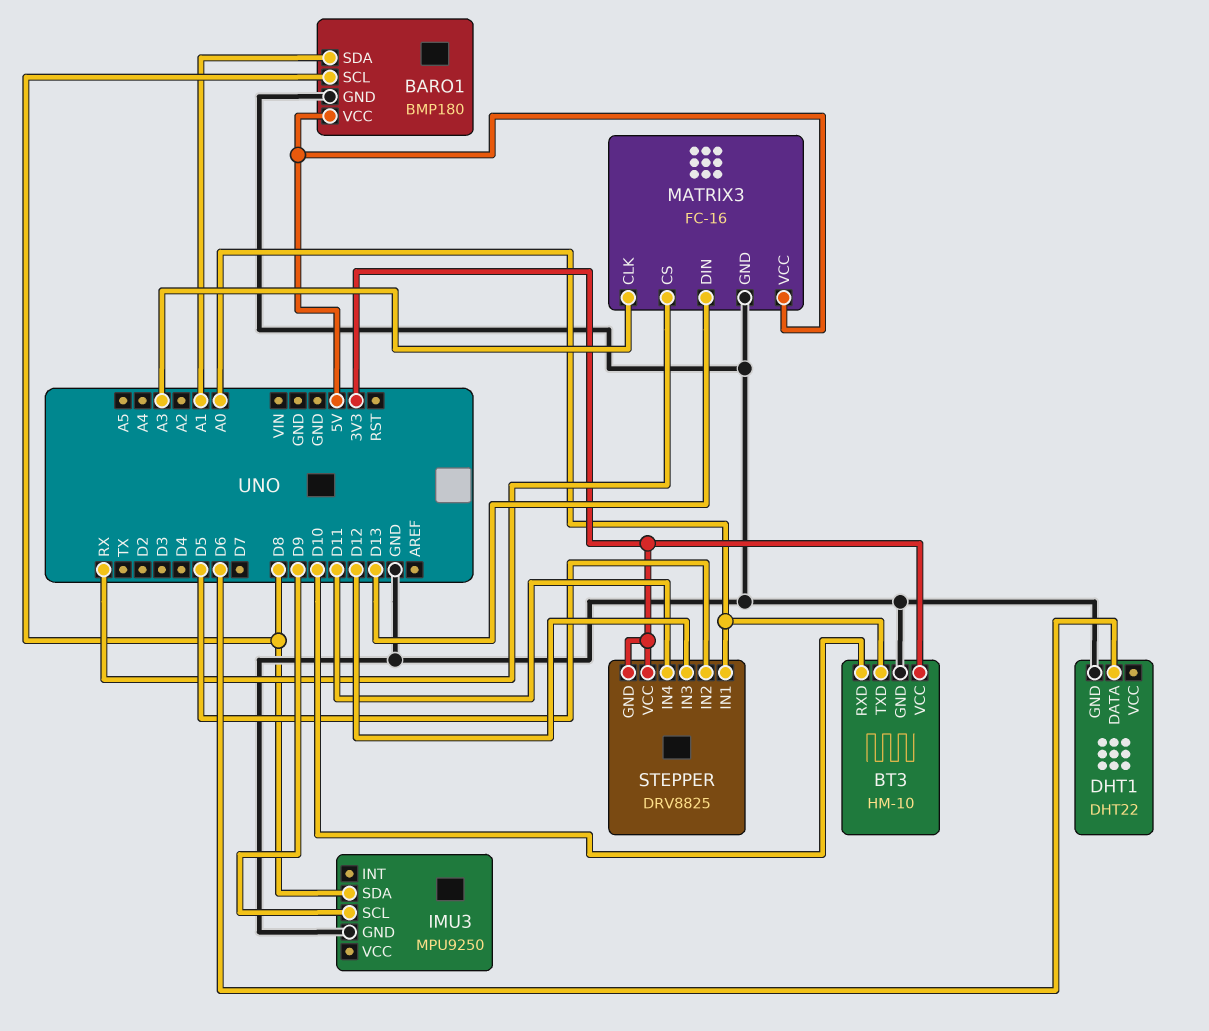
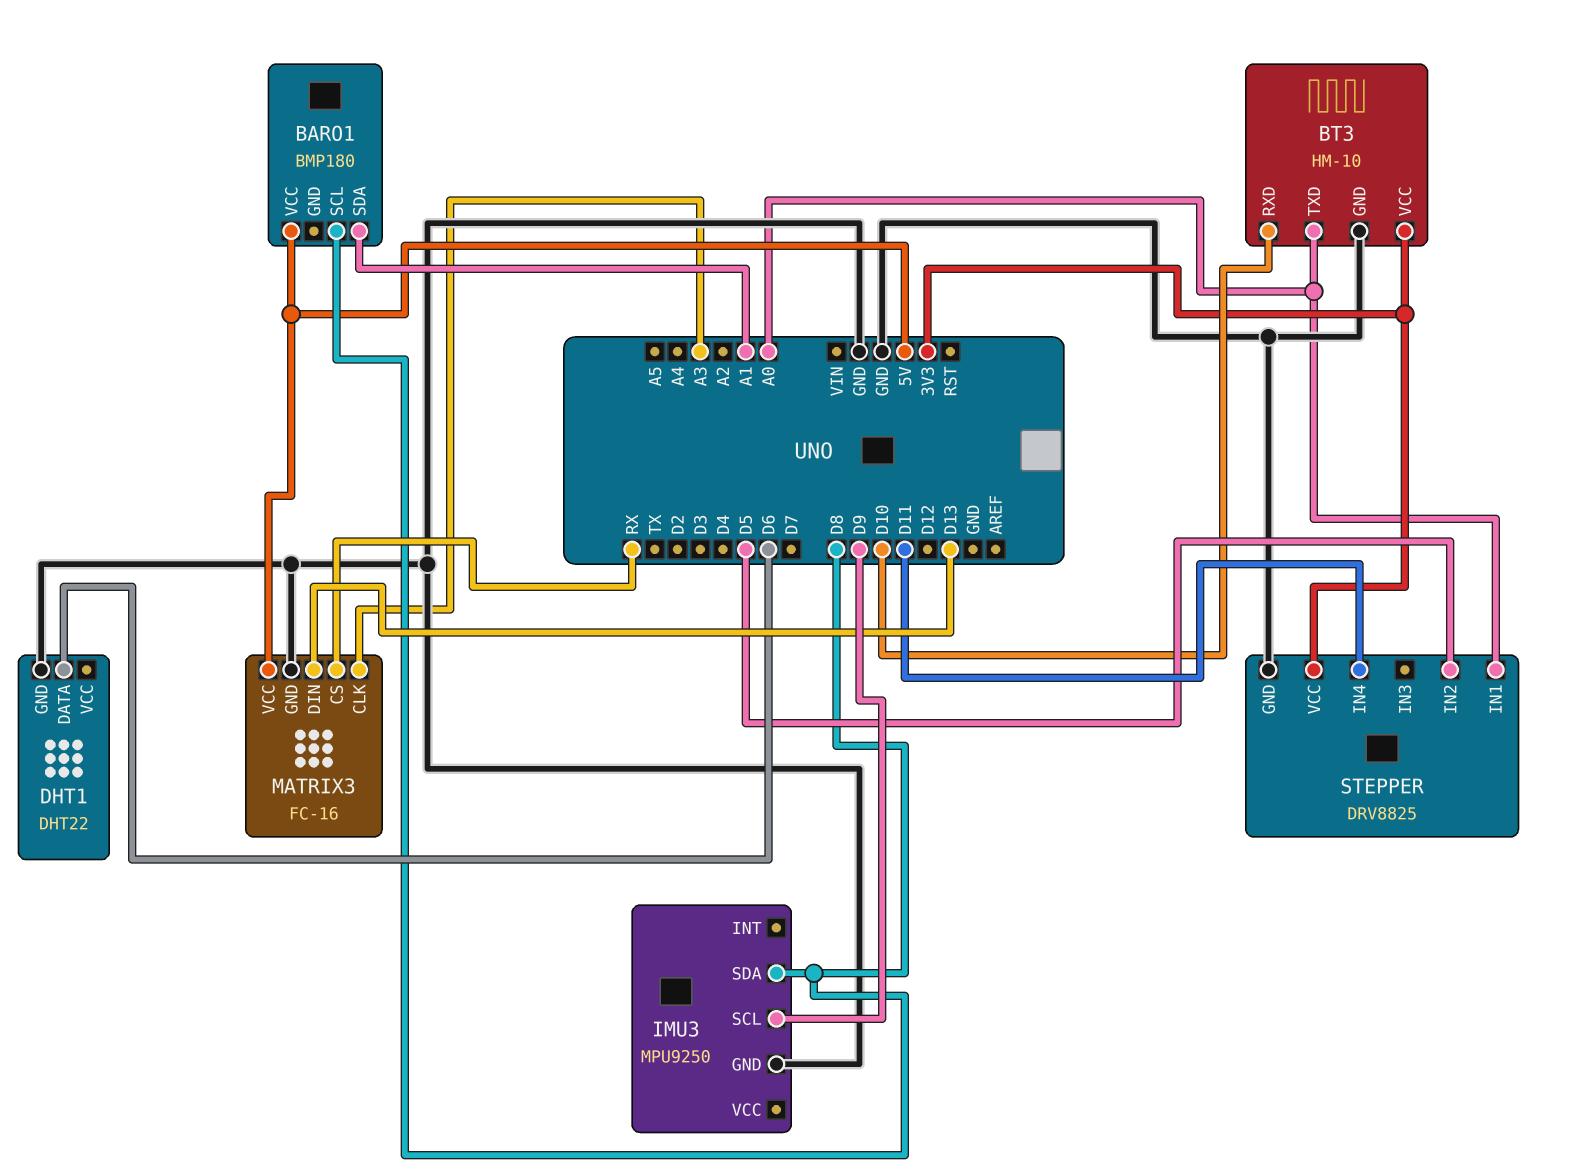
BARO1 pin GND: GND -> none
STEPPER pin GND: 3V3 -> GND
STEPPER pin IN3: D12 -> none

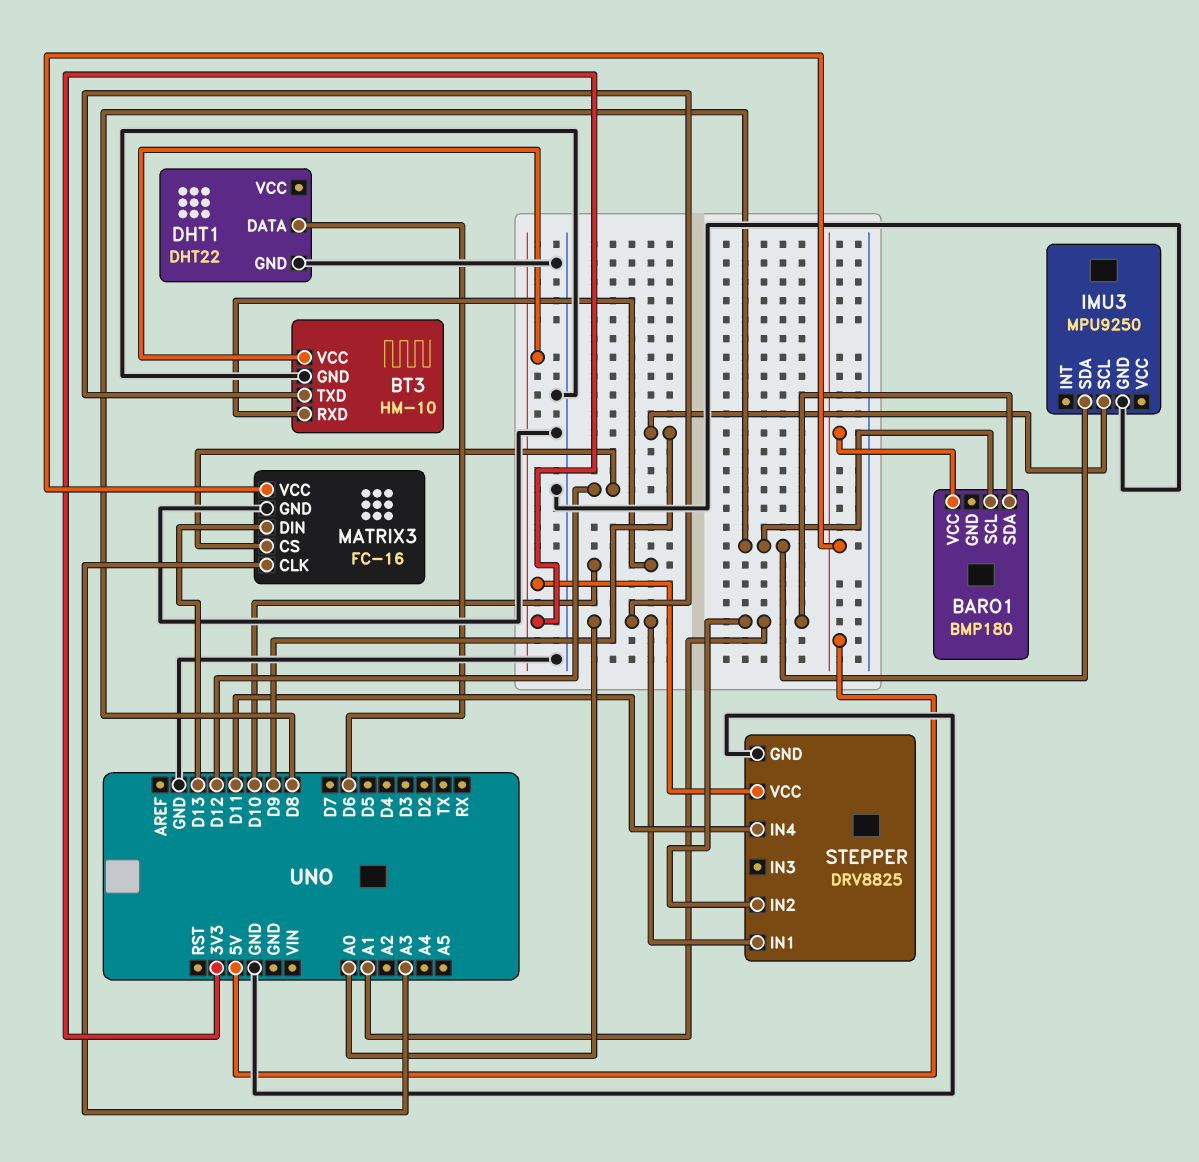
MATRIX3 pin CS: RX -> D12
STEPPER pin IN2: D5 -> A1

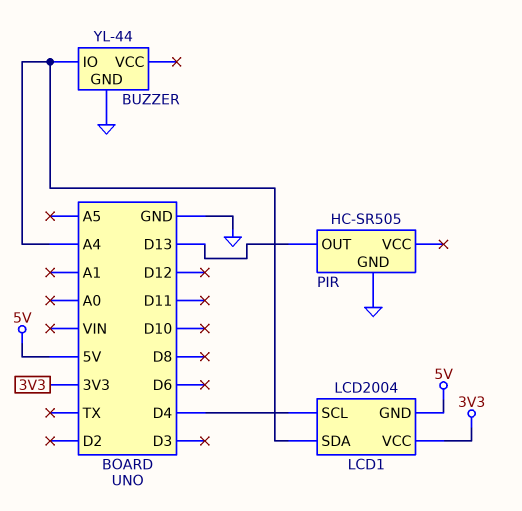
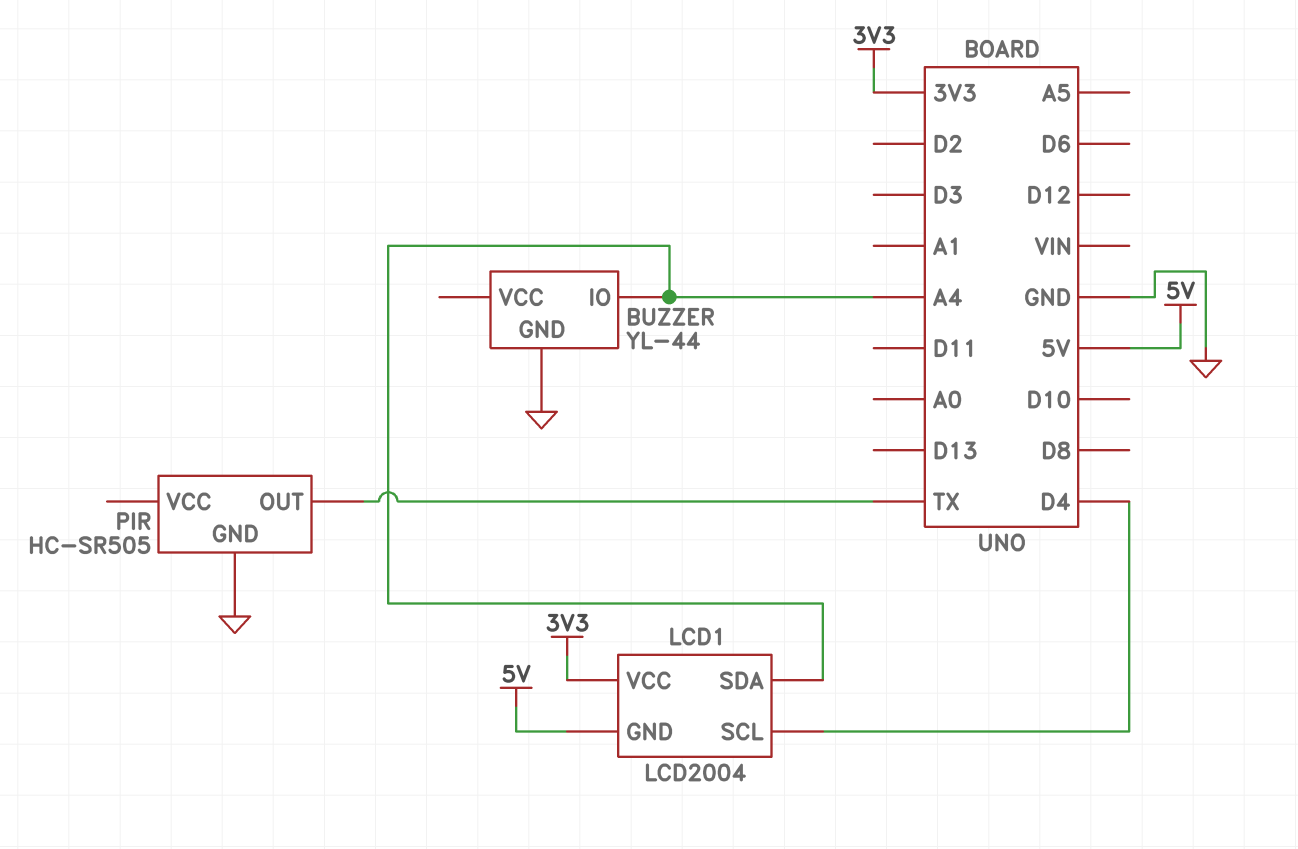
PIR pin OUT: D13 -> TX

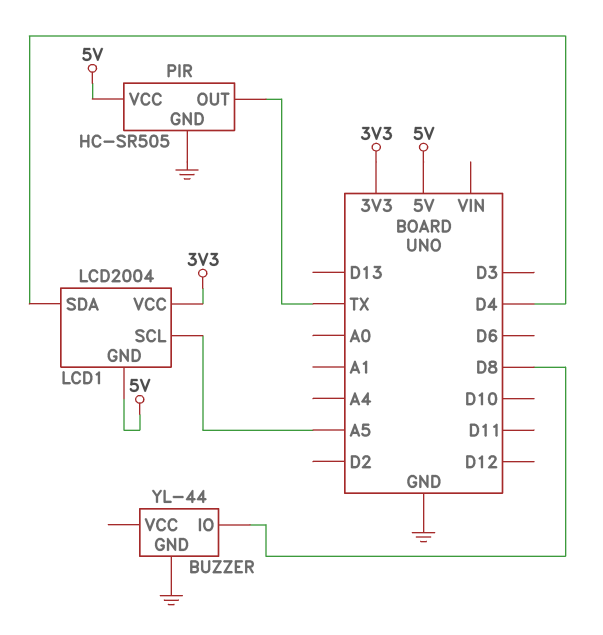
BUZZER pin IO: A4 -> D8
LCD1 pin SCL: D4 -> A5
LCD1 pin SDA: A4 -> D4
PIR pin VCC: none -> 5V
- - - -
## [WHAT IS BEING ASKED]
The entries should be printed again exactly as written, leaving all pictures out.

## [RESPONSE]
BARO1 pin GND: GND -> none
STEPPER pin GND: 3V3 -> GND
STEPPER pin IN3: D12 -> none

MATRIX3 pin CS: RX -> D12
STEPPER pin IN2: D5 -> A1

PIR pin OUT: D13 -> TX

BUZZER pin IO: A4 -> D8
LCD1 pin SCL: D4 -> A5
LCD1 pin SDA: A4 -> D4
PIR pin VCC: none -> 5V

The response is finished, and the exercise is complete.